→ What the task asks
Among the entries below, take the line with "C202: 220nF (GND, VS) -> 100nF (GND, VS)" and the line with "SW201: switch (N29, VS) -> switch (N20, VS)", and output them and every line between them exactly, with nothing else.

○ ○ ○ ○

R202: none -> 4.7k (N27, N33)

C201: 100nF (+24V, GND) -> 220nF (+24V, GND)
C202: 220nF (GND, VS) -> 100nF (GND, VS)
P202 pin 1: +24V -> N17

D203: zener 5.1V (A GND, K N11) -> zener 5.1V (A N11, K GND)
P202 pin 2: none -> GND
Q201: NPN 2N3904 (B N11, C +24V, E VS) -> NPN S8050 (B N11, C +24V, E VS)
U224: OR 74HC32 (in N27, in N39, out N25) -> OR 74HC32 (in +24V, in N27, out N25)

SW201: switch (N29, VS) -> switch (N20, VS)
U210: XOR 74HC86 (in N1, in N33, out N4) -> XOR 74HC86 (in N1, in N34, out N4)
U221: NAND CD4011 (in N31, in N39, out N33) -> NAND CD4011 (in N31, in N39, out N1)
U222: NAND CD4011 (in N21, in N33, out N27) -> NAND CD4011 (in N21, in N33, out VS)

○ ○ ○ ○

→ Output for this exercise
C202: 220nF (GND, VS) -> 100nF (GND, VS)
P202 pin 1: +24V -> N17

D203: zener 5.1V (A GND, K N11) -> zener 5.1V (A N11, K GND)
P202 pin 2: none -> GND
Q201: NPN 2N3904 (B N11, C +24V, E VS) -> NPN S8050 (B N11, C +24V, E VS)
U224: OR 74HC32 (in N27, in N39, out N25) -> OR 74HC32 (in +24V, in N27, out N25)

SW201: switch (N29, VS) -> switch (N20, VS)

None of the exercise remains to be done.